--- Source material Enclosed Below ---

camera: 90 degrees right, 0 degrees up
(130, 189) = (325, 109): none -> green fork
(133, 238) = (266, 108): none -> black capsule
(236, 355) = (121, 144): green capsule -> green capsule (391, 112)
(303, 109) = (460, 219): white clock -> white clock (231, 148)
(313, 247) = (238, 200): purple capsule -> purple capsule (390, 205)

--- End of Enclosed Source material ---

All that should be returned is the run of lines from the one with "(236, 355) = (121, 144): green" to the last line of the material above, copied exactly.

(Exercise output):
(236, 355) = (121, 144): green capsule -> green capsule (391, 112)
(303, 109) = (460, 219): white clock -> white clock (231, 148)
(313, 247) = (238, 200): purple capsule -> purple capsule (390, 205)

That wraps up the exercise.